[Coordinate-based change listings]
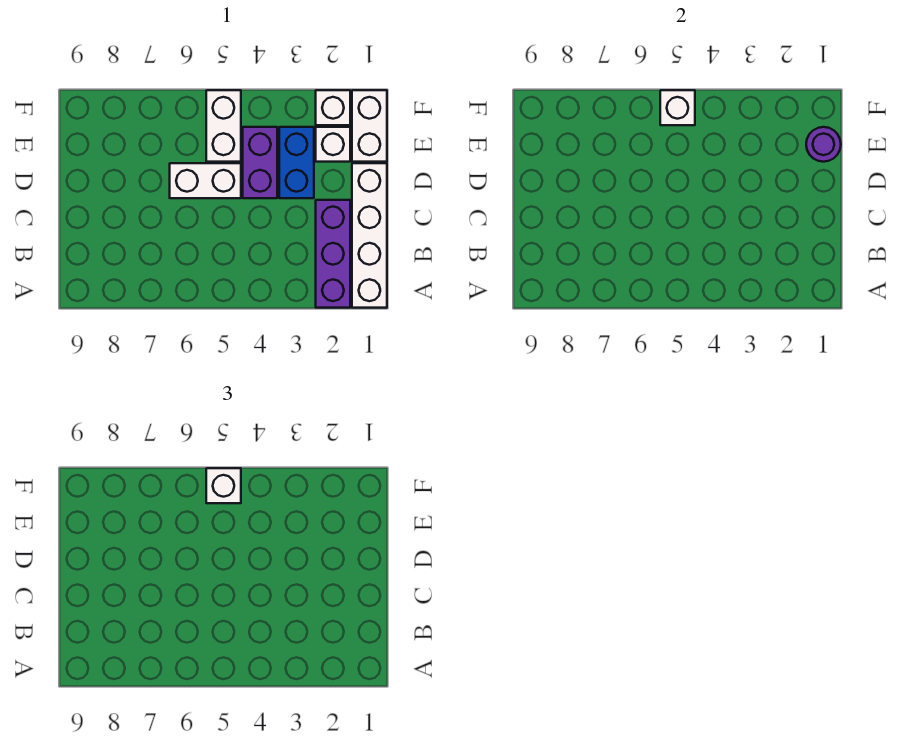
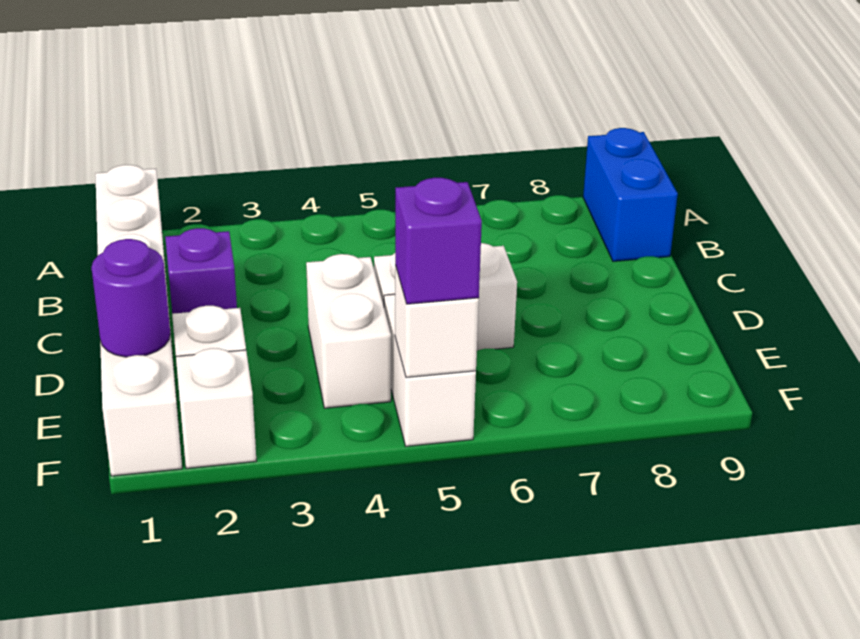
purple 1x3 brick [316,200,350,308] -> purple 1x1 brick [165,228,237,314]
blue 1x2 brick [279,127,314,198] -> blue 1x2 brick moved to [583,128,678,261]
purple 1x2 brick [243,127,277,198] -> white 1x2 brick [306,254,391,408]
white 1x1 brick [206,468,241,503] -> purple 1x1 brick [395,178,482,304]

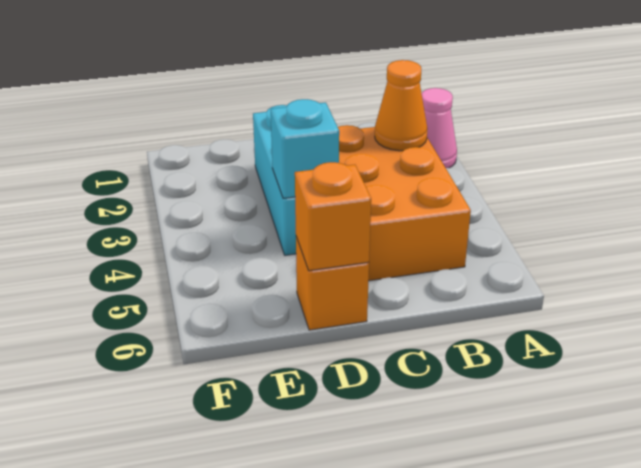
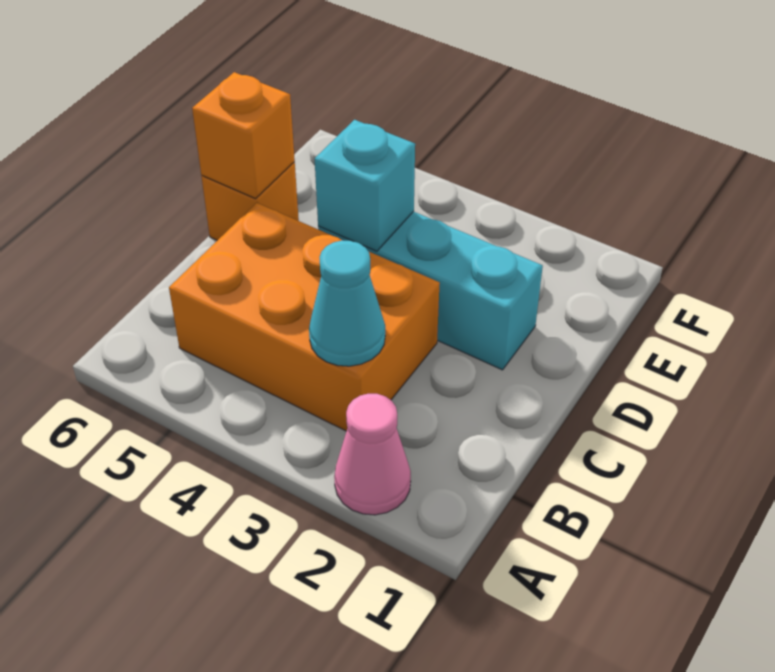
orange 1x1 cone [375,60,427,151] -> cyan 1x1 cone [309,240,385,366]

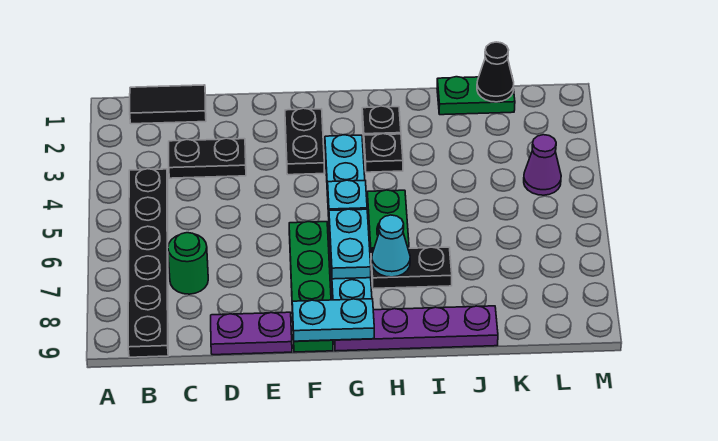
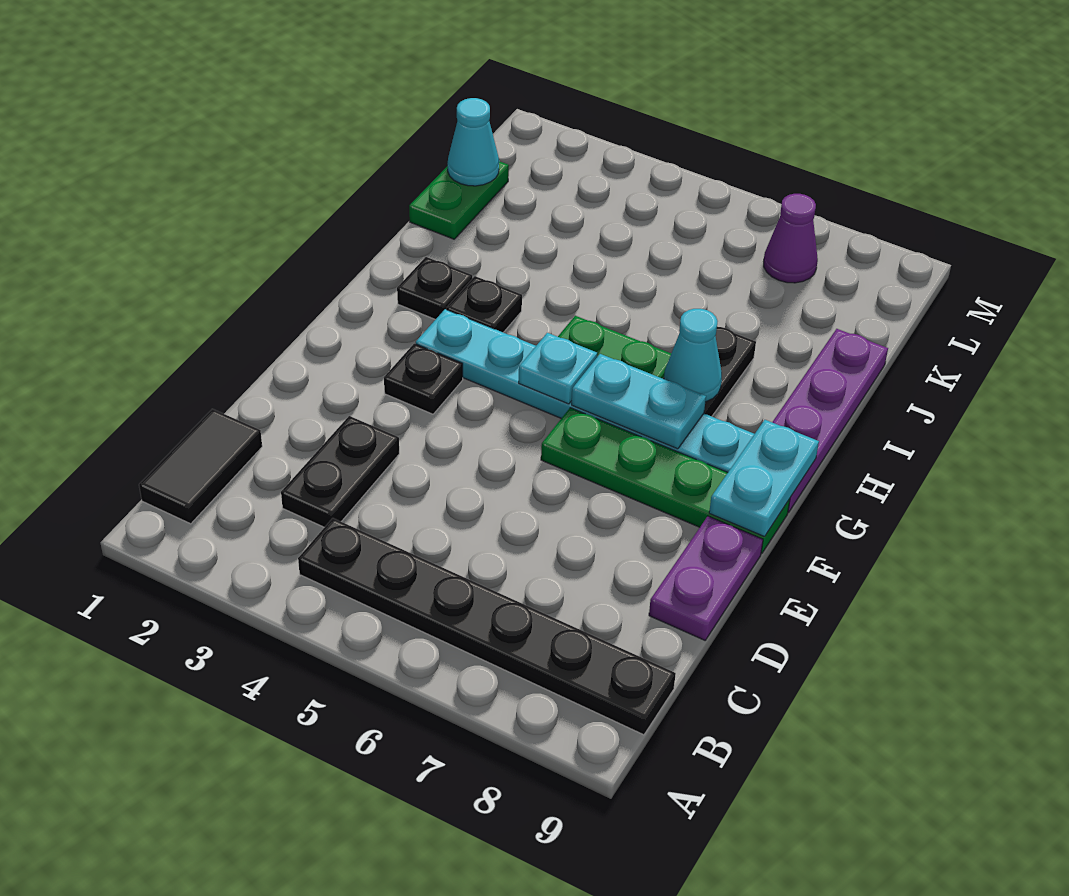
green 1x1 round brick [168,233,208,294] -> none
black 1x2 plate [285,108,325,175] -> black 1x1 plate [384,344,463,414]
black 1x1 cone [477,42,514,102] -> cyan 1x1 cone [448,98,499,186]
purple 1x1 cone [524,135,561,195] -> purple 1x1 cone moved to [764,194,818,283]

- **Problem**: Pictures stay out. Print the lines of the records above exactly, from the first through the one with "purple 1x2 brick".

- **Task solution**:
purple 1x3 brick [316,200,350,308] -> purple 1x1 brick [165,228,237,314]
blue 1x2 brick [279,127,314,198] -> blue 1x2 brick moved to [583,128,678,261]
purple 1x2 brick [243,127,277,198] -> white 1x2 brick [306,254,391,408]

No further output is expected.